▶ Your task:
Nothing other than an exact copy of the lines from the one containing "bateria [turkusowy] |" through the last line of the listing below should be written.

* * * * * * * * *

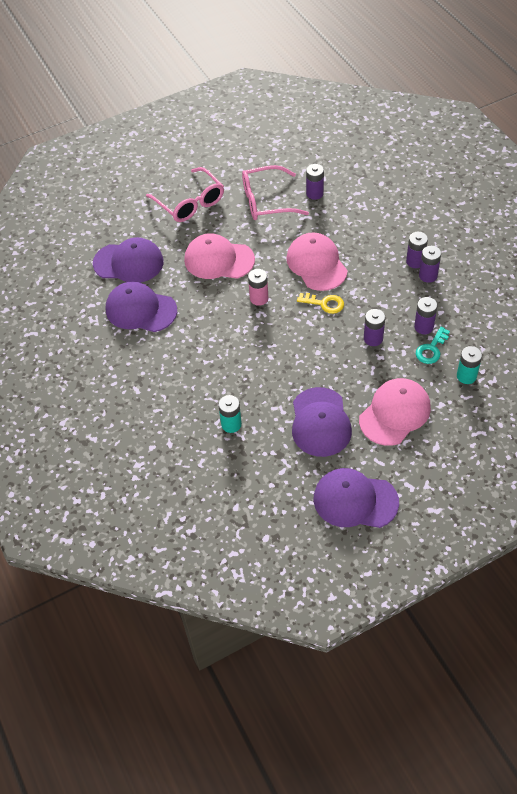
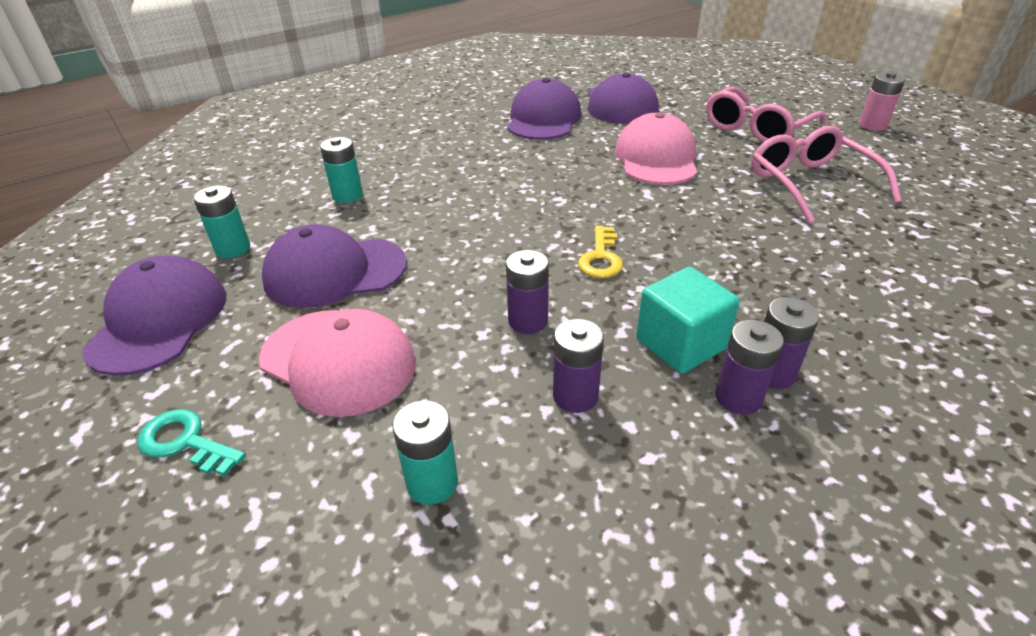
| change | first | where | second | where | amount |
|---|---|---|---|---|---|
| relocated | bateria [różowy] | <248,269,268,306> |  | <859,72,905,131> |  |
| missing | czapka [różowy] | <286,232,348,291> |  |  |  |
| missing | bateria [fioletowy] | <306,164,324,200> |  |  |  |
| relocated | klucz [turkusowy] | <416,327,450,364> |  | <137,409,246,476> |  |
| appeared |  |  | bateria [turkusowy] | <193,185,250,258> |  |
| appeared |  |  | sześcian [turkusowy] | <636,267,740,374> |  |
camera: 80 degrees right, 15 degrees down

* * * * * * * * *

▶ Result:
| appeared |  |  | bateria [turkusowy] | <193,185,250,258> |  |
| appeared |  |  | sześcian [turkusowy] | <636,267,740,374> |  |
camera: 80 degrees right, 15 degrees down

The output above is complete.